Task details:
Exact copy, pictures excluded: write out every line below.

Data records:
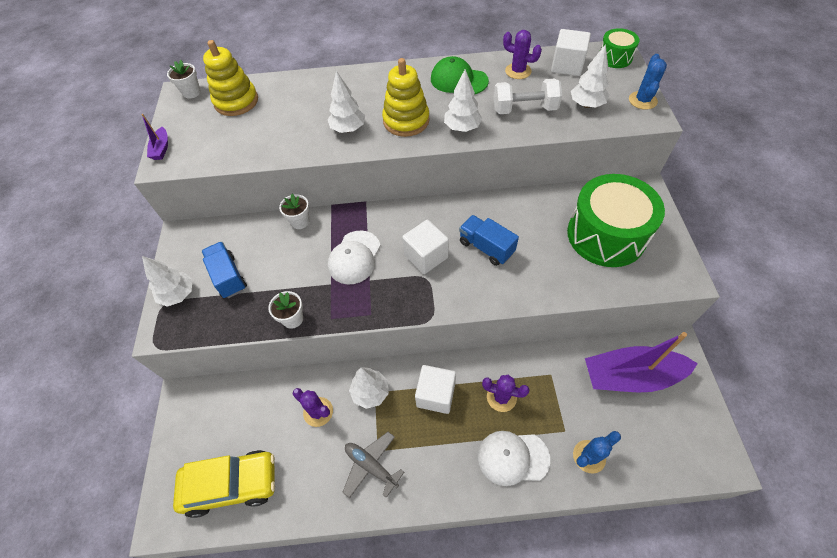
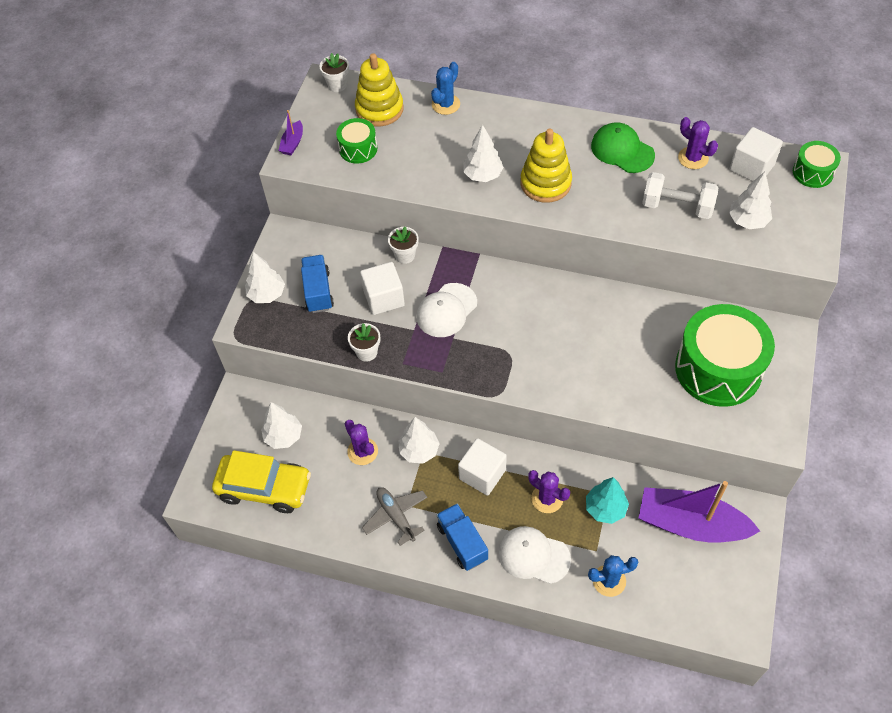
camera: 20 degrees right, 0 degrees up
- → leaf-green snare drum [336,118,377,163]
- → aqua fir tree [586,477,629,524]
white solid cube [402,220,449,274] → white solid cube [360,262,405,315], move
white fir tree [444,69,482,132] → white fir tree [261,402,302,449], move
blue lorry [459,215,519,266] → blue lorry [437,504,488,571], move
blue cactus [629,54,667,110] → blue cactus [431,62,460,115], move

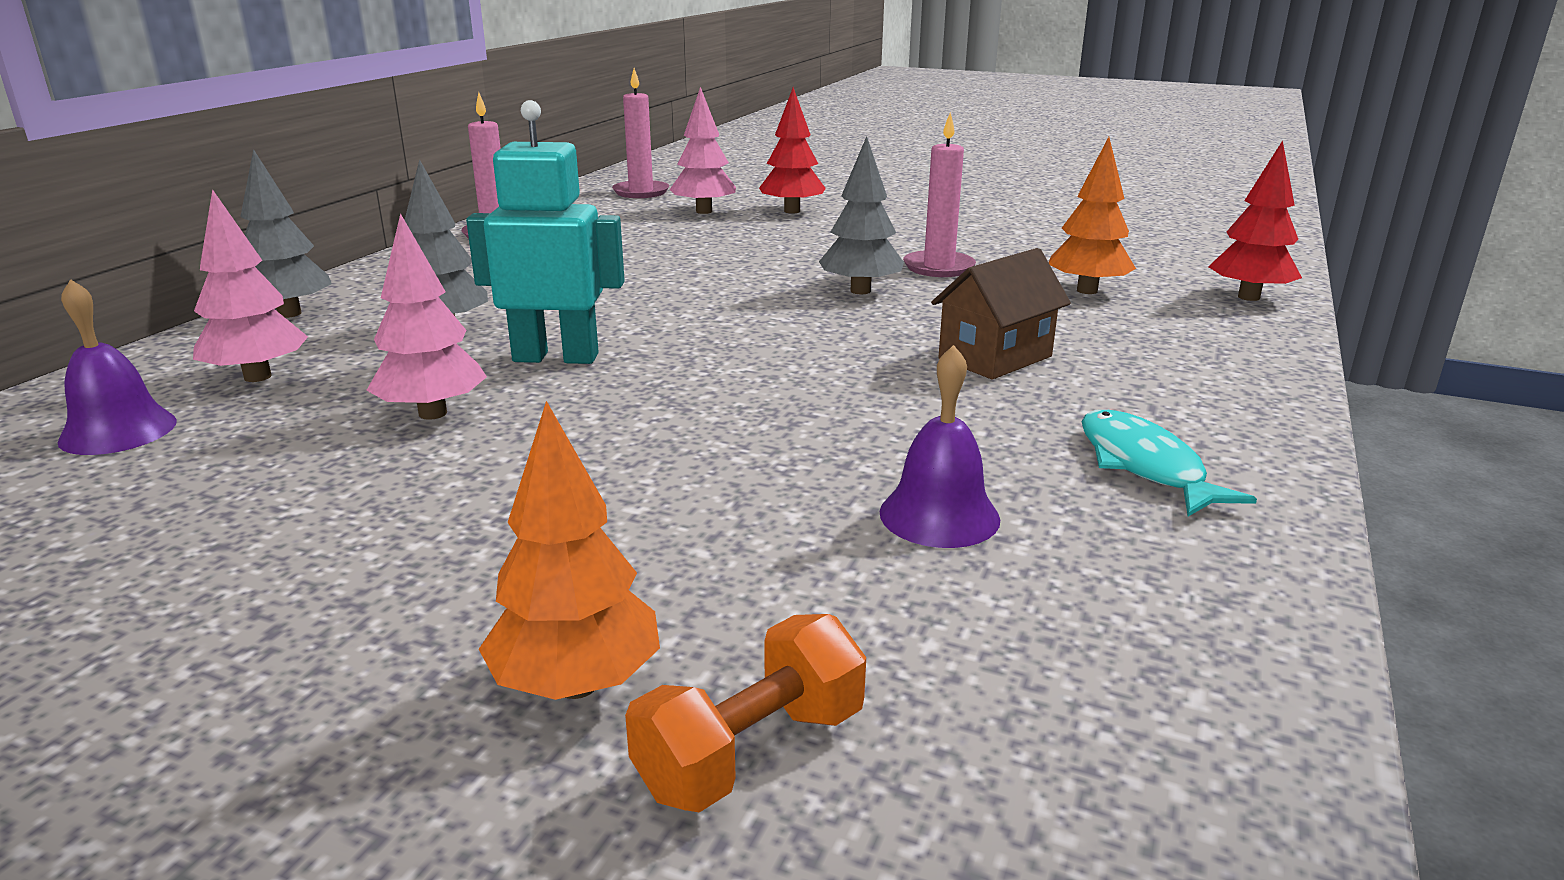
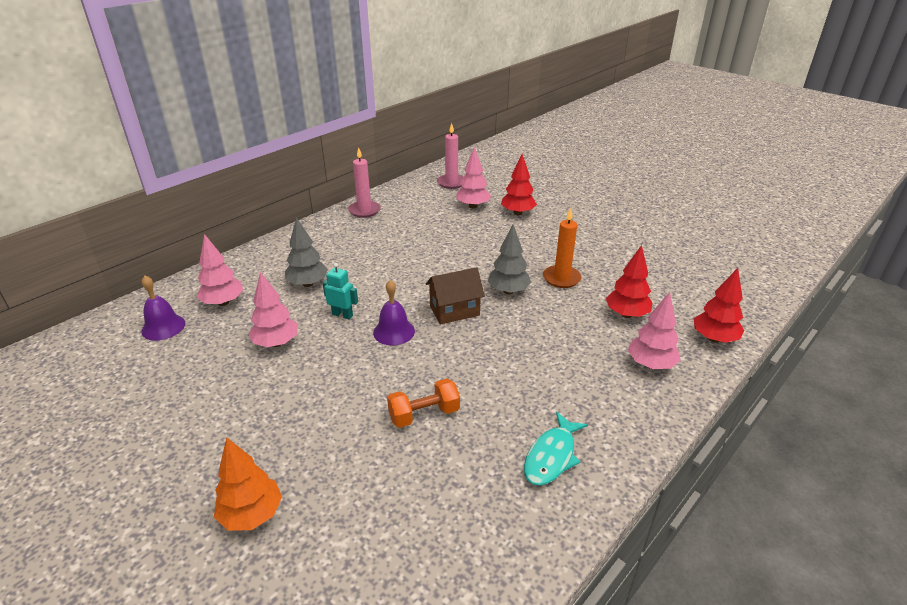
camera: 20 degrees right, 10 degrees up
grey fir tree [240,149,332,318] → -
- → rosy fir tree [628,292,680,369]
orange-coloured free weight [625,614,866,813] → orange-coloured free weight [387,378,460,428], move
purple hand bell [880,345,1000,548] → purple hand bell [373,280,415,346], move
russet cottage [931,248,1071,380] → russet cottage [426,267,485,325], move
rosy pillar candle [903,112,976,277] → orange-coloured pillar candle [543,208,581,288]
orange-coloured fir tree [1048,137,1136,294] → red fir tree [606,245,653,318]
aqua fish figure [1082,410,1257,516] → aqua fish figure [524,412,588,486], 150 degrees counterclockwise
aqua robot figure [466,100,625,364] → aqua robot figure [323,263,358,319], x0.55

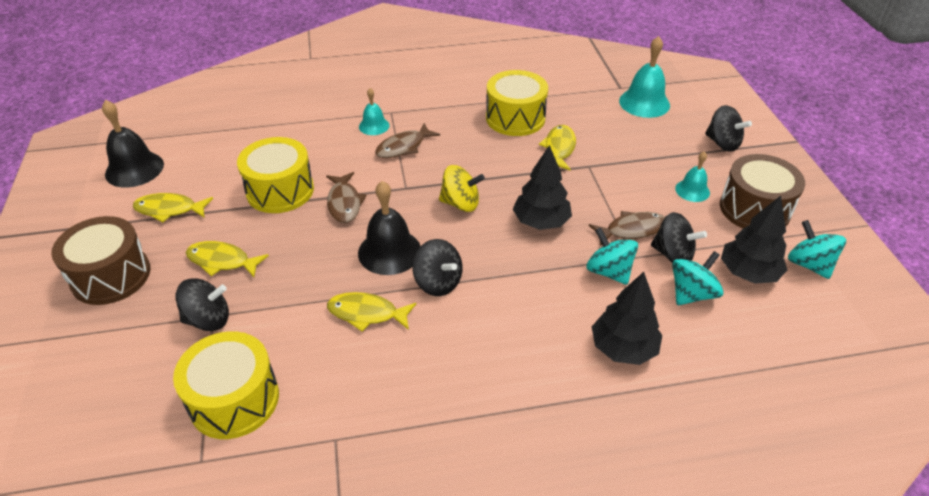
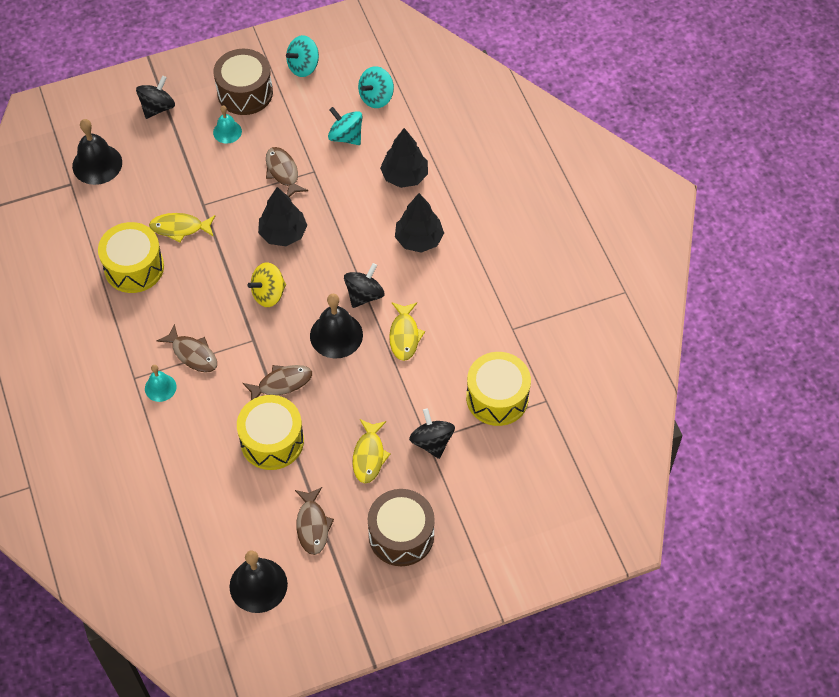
camera: 100 degrees left, 15 degrees up
jet-black spinning top [651,212,707,263] → -
aqua spinning top [586,228,638,285] → aqua spinning top [358,66,394,108], move
jet-black fir tree [721,196,787,284] → jet-black fir tree [395,193,444,253], move
bright yellow fish figure [133,193,213,222] → russet fish figure [295,487,334,555]
aqua hand bell [619,36,670,118] → jet-black hand bell [72,119,122,185]
bright yellow spinning top [439,165,485,212] → bright yellow spinning top [248,263,286,307], 120 degrees counterclockwise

Written reply:
camera: 20 degrees right, 0 degrees up
- → leaf-green snare drum [336,118,377,163]
- → aqua fir tree [586,477,629,524]
white solid cube [402,220,449,274] → white solid cube [360,262,405,315], move
white fir tree [444,69,482,132] → white fir tree [261,402,302,449], move
blue lorry [459,215,519,266] → blue lorry [437,504,488,571], move
blue cactus [629,54,667,110] → blue cactus [431,62,460,115], move

camera: 20 degrees right, 10 degrees up
grey fir tree [240,149,332,318] → -
- → rosy fir tree [628,292,680,369]
orange-coloured free weight [625,614,866,813] → orange-coloured free weight [387,378,460,428], move
purple hand bell [880,345,1000,548] → purple hand bell [373,280,415,346], move
russet cottage [931,248,1071,380] → russet cottage [426,267,485,325], move
rosy pillar candle [903,112,976,277] → orange-coloured pillar candle [543,208,581,288]
orange-coloured fir tree [1048,137,1136,294] → red fir tree [606,245,653,318]
aqua fish figure [1082,410,1257,516] → aqua fish figure [524,412,588,486], 150 degrees counterclockwise
aqua robot figure [466,100,625,364] → aqua robot figure [323,263,358,319], x0.55

camera: 100 degrees left, 15 degrees up
jet-black spinning top [651,212,707,263] → -
aqua spinning top [586,228,638,285] → aqua spinning top [358,66,394,108], move
jet-black fir tree [721,196,787,284] → jet-black fir tree [395,193,444,253], move
bright yellow fish figure [133,193,213,222] → russet fish figure [295,487,334,555]
aqua hand bell [619,36,670,118] → jet-black hand bell [72,119,122,185]
bright yellow spinning top [439,165,485,212] → bright yellow spinning top [248,263,286,307], 120 degrees counterclockwise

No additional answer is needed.